### The records ###

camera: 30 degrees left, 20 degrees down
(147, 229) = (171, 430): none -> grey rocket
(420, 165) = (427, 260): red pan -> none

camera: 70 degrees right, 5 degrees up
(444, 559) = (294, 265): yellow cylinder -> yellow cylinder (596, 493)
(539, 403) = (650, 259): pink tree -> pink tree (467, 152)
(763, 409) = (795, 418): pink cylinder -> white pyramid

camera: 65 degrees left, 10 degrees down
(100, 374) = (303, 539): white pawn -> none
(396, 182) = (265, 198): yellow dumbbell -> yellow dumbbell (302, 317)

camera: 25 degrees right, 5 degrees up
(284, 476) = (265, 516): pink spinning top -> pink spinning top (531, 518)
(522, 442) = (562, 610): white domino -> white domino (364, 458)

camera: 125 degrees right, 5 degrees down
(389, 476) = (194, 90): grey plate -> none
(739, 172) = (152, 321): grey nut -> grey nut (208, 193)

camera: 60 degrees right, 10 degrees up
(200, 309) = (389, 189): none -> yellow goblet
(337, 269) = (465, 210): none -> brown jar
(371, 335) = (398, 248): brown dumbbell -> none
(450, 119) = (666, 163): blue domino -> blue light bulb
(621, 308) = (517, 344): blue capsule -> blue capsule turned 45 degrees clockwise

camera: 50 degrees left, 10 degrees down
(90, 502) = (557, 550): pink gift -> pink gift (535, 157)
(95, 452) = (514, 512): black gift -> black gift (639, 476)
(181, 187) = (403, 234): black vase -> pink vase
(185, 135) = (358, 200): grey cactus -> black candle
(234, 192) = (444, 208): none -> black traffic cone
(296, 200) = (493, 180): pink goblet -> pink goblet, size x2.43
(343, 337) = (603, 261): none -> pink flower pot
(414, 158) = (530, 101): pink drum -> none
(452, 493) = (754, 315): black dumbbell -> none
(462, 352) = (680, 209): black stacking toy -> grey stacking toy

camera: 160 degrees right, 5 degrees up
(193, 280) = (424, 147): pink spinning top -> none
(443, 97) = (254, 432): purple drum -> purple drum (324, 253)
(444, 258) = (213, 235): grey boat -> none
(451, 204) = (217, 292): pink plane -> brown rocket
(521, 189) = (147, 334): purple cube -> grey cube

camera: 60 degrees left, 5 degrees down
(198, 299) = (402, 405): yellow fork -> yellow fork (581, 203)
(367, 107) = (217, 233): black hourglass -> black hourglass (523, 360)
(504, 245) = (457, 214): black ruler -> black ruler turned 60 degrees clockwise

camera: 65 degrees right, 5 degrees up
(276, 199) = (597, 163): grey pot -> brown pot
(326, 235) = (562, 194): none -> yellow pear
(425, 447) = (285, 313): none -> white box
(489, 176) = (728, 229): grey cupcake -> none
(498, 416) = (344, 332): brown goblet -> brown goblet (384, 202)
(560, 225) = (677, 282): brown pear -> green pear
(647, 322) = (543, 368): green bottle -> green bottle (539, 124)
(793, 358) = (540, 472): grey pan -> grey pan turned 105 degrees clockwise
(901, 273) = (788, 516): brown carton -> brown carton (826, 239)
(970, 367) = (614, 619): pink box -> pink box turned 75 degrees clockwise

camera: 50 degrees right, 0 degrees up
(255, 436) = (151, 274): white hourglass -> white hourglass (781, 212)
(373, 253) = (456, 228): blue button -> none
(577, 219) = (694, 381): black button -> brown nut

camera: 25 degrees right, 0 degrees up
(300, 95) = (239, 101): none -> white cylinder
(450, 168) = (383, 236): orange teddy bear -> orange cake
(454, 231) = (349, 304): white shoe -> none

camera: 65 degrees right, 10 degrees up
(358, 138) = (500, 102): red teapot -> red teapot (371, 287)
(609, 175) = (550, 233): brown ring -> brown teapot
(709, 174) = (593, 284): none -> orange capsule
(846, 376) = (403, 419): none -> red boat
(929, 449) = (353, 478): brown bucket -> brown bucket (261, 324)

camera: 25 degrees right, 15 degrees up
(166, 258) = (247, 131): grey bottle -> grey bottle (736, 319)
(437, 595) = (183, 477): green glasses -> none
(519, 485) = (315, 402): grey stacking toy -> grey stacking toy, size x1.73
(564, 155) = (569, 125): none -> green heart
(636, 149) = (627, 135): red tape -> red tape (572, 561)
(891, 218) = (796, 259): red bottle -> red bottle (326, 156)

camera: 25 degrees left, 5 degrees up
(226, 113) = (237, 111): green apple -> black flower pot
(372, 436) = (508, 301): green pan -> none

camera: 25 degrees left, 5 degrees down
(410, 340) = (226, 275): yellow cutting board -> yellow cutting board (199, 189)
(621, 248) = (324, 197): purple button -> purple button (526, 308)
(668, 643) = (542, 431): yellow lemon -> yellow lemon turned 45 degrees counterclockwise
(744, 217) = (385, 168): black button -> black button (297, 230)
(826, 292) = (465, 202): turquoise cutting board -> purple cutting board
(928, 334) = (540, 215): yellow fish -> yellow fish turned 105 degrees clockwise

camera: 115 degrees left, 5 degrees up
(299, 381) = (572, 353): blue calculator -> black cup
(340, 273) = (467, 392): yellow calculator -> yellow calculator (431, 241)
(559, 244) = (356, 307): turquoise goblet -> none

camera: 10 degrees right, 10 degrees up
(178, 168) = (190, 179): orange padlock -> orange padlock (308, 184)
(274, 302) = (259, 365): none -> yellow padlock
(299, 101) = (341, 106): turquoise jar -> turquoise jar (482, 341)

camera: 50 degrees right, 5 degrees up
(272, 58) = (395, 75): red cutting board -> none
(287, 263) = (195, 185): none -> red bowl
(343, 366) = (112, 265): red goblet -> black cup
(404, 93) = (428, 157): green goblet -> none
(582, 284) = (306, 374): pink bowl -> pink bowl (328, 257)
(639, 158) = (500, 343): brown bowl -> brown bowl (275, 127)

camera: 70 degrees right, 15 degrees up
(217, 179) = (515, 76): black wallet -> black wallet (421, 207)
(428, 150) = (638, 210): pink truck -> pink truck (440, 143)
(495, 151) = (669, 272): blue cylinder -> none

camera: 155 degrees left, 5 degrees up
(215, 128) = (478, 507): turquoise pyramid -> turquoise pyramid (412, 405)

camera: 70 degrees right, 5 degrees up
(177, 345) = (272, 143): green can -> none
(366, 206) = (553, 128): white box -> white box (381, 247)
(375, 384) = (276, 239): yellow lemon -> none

###

• Description of the task
Could you please print the entire listing exactly?

• Problem solution
camera: 30 degrees left, 20 degrees down
(147, 229) = (171, 430): none -> grey rocket
(420, 165) = (427, 260): red pan -> none

camera: 70 degrees right, 5 degrees up
(444, 559) = (294, 265): yellow cylinder -> yellow cylinder (596, 493)
(539, 403) = (650, 259): pink tree -> pink tree (467, 152)
(763, 409) = (795, 418): pink cylinder -> white pyramid

camera: 65 degrees left, 10 degrees down
(100, 374) = (303, 539): white pawn -> none
(396, 182) = (265, 198): yellow dumbbell -> yellow dumbbell (302, 317)

camera: 25 degrees right, 5 degrees up
(284, 476) = (265, 516): pink spinning top -> pink spinning top (531, 518)
(522, 442) = (562, 610): white domino -> white domino (364, 458)

camera: 125 degrees right, 5 degrees down
(389, 476) = (194, 90): grey plate -> none
(739, 172) = (152, 321): grey nut -> grey nut (208, 193)

camera: 60 degrees right, 10 degrees up
(200, 309) = (389, 189): none -> yellow goblet
(337, 269) = (465, 210): none -> brown jar
(371, 335) = (398, 248): brown dumbbell -> none
(450, 119) = (666, 163): blue domino -> blue light bulb
(621, 308) = (517, 344): blue capsule -> blue capsule turned 45 degrees clockwise

camera: 50 degrees left, 10 degrees down
(90, 502) = (557, 550): pink gift -> pink gift (535, 157)
(95, 452) = (514, 512): black gift -> black gift (639, 476)
(181, 187) = (403, 234): black vase -> pink vase
(185, 135) = (358, 200): grey cactus -> black candle
(234, 192) = (444, 208): none -> black traffic cone
(296, 200) = (493, 180): pink goblet -> pink goblet, size x2.43
(343, 337) = (603, 261): none -> pink flower pot
(414, 158) = (530, 101): pink drum -> none
(452, 493) = (754, 315): black dumbbell -> none
(462, 352) = (680, 209): black stacking toy -> grey stacking toy

camera: 160 degrees right, 5 degrees up
(193, 280) = (424, 147): pink spinning top -> none
(443, 97) = (254, 432): purple drum -> purple drum (324, 253)
(444, 258) = (213, 235): grey boat -> none
(451, 204) = (217, 292): pink plane -> brown rocket
(521, 189) = (147, 334): purple cube -> grey cube

camera: 60 degrees left, 5 degrees down
(198, 299) = (402, 405): yellow fork -> yellow fork (581, 203)
(367, 107) = (217, 233): black hourglass -> black hourglass (523, 360)
(504, 245) = (457, 214): black ruler -> black ruler turned 60 degrees clockwise

camera: 65 degrees right, 5 degrees up
(276, 199) = (597, 163): grey pot -> brown pot
(326, 235) = (562, 194): none -> yellow pear
(425, 447) = (285, 313): none -> white box
(489, 176) = (728, 229): grey cupcake -> none
(498, 416) = (344, 332): brown goblet -> brown goblet (384, 202)
(560, 225) = (677, 282): brown pear -> green pear
(647, 322) = (543, 368): green bottle -> green bottle (539, 124)
(793, 358) = (540, 472): grey pan -> grey pan turned 105 degrees clockwise
(901, 273) = (788, 516): brown carton -> brown carton (826, 239)
(970, 367) = (614, 619): pink box -> pink box turned 75 degrees clockwise

camera: 50 degrees right, 0 degrees up
(255, 436) = (151, 274): white hourglass -> white hourglass (781, 212)
(373, 253) = (456, 228): blue button -> none
(577, 219) = (694, 381): black button -> brown nut

camera: 25 degrees right, 0 degrees up
(300, 95) = (239, 101): none -> white cylinder
(450, 168) = (383, 236): orange teddy bear -> orange cake
(454, 231) = (349, 304): white shoe -> none

camera: 65 degrees right, 10 degrees up
(358, 138) = (500, 102): red teapot -> red teapot (371, 287)
(609, 175) = (550, 233): brown ring -> brown teapot
(709, 174) = (593, 284): none -> orange capsule
(846, 376) = (403, 419): none -> red boat
(929, 449) = (353, 478): brown bucket -> brown bucket (261, 324)

camera: 25 degrees right, 15 degrees up
(166, 258) = (247, 131): grey bottle -> grey bottle (736, 319)
(437, 595) = (183, 477): green glasses -> none
(519, 485) = (315, 402): grey stacking toy -> grey stacking toy, size x1.73
(564, 155) = (569, 125): none -> green heart
(636, 149) = (627, 135): red tape -> red tape (572, 561)
(891, 218) = (796, 259): red bottle -> red bottle (326, 156)

camera: 25 degrees left, 5 degrees up
(226, 113) = (237, 111): green apple -> black flower pot
(372, 436) = (508, 301): green pan -> none

camera: 25 degrees left, 5 degrees down
(410, 340) = (226, 275): yellow cutting board -> yellow cutting board (199, 189)
(621, 248) = (324, 197): purple button -> purple button (526, 308)
(668, 643) = (542, 431): yellow lemon -> yellow lemon turned 45 degrees counterclockwise
(744, 217) = (385, 168): black button -> black button (297, 230)
(826, 292) = (465, 202): turquoise cutting board -> purple cutting board
(928, 334) = (540, 215): yellow fish -> yellow fish turned 105 degrees clockwise

camera: 115 degrees left, 5 degrees up
(299, 381) = (572, 353): blue calculator -> black cup
(340, 273) = (467, 392): yellow calculator -> yellow calculator (431, 241)
(559, 244) = (356, 307): turquoise goblet -> none

camera: 10 degrees right, 10 degrees up
(178, 168) = (190, 179): orange padlock -> orange padlock (308, 184)
(274, 302) = (259, 365): none -> yellow padlock
(299, 101) = (341, 106): turquoise jar -> turquoise jar (482, 341)

camera: 50 degrees right, 5 degrees up
(272, 58) = (395, 75): red cutting board -> none
(287, 263) = (195, 185): none -> red bowl
(343, 366) = (112, 265): red goblet -> black cup
(404, 93) = (428, 157): green goblet -> none
(582, 284) = (306, 374): pink bowl -> pink bowl (328, 257)
(639, 158) = (500, 343): brown bowl -> brown bowl (275, 127)

camera: 70 degrees right, 15 degrees up
(217, 179) = (515, 76): black wallet -> black wallet (421, 207)
(428, 150) = (638, 210): pink truck -> pink truck (440, 143)
(495, 151) = (669, 272): blue cylinder -> none

camera: 155 degrees left, 5 degrees up
(215, 128) = (478, 507): turquoise pyramid -> turquoise pyramid (412, 405)

camera: 70 degrees right, 5 degrees up
(177, 345) = (272, 143): green can -> none
(366, 206) = (553, 128): white box -> white box (381, 247)
(375, 384) = (276, 239): yellow lemon -> none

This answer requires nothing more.